WHAT YOU ARE ASKED TO DO
Reproduce each line of the material below verbatim, without changing any character.

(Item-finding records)
-*-*-

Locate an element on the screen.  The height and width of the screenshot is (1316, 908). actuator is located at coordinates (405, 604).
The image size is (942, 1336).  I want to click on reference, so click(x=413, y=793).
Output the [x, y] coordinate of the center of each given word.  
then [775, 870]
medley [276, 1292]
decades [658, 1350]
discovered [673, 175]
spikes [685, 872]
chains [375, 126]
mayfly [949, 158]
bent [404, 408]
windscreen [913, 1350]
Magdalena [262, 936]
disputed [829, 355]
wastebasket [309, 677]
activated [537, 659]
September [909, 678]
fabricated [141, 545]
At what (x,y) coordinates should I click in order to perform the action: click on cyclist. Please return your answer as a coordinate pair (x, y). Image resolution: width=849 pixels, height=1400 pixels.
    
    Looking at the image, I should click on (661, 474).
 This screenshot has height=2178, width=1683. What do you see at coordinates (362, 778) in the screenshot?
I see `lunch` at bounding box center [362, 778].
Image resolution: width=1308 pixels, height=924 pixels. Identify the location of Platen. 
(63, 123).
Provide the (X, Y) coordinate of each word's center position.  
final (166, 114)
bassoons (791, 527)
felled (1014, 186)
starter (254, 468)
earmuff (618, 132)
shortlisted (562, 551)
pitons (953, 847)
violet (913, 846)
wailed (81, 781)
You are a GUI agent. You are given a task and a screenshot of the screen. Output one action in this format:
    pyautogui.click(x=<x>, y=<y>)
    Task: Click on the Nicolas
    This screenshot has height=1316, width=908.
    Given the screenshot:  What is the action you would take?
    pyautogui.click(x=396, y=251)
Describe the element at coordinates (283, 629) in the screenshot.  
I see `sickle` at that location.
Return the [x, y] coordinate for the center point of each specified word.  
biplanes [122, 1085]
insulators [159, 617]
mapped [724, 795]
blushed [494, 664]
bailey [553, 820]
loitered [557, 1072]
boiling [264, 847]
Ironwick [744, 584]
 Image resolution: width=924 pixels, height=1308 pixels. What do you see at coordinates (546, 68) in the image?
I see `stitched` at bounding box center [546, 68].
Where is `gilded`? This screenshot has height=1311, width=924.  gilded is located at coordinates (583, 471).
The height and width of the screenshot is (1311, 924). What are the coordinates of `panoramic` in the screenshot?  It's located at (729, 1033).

-*-*-

COMPLETED TASK
Locate an element on the screen.  The height and width of the screenshot is (1316, 908). actuator is located at coordinates (405, 604).
The image size is (942, 1336).  I want to click on reference, so click(x=413, y=793).
Output the [x, y] coordinate of the center of each given word.  
then [775, 870]
medley [276, 1292]
decades [658, 1350]
discovered [673, 175]
spikes [685, 872]
chains [375, 126]
mayfly [949, 158]
bent [404, 408]
windscreen [913, 1350]
Magdalena [262, 936]
disputed [829, 355]
wastebasket [309, 677]
activated [537, 659]
September [909, 678]
fabricated [141, 545]
At what (x,y) coordinates should I click in order to perform the action: click on cyclist. Please return your answer as a coordinate pair (x, y). Image resolution: width=849 pixels, height=1400 pixels.
    
    Looking at the image, I should click on (661, 474).
 This screenshot has height=2178, width=1683. What do you see at coordinates (362, 778) in the screenshot?
I see `lunch` at bounding box center [362, 778].
Image resolution: width=1308 pixels, height=924 pixels. Identify the location of Platen. 
(63, 123).
Provide the (X, Y) coordinate of each word's center position.  
final (166, 114)
bassoons (791, 527)
felled (1014, 186)
starter (254, 468)
earmuff (618, 132)
shortlisted (562, 551)
pitons (953, 847)
violet (913, 846)
wailed (81, 781)
You are a GUI agent. You are given a task and a screenshot of the screen. Output one action in this format:
    pyautogui.click(x=<x>, y=<y>)
    Task: Click on the Nicolas
    This screenshot has height=1316, width=908.
    Given the screenshot:  What is the action you would take?
    pyautogui.click(x=396, y=251)
Describe the element at coordinates (283, 629) in the screenshot.  
I see `sickle` at that location.
Return the [x, y] coordinate for the center point of each specified word.  
biplanes [122, 1085]
insulators [159, 617]
mapped [724, 795]
blushed [494, 664]
bailey [553, 820]
loitered [557, 1072]
boiling [264, 847]
Ironwick [744, 584]
 Image resolution: width=924 pixels, height=1308 pixels. What do you see at coordinates (546, 68) in the image?
I see `stitched` at bounding box center [546, 68].
Where is `gilded`? This screenshot has height=1311, width=924.  gilded is located at coordinates (583, 471).
The height and width of the screenshot is (1311, 924). What are the coordinates of `panoramic` in the screenshot?  It's located at (729, 1033).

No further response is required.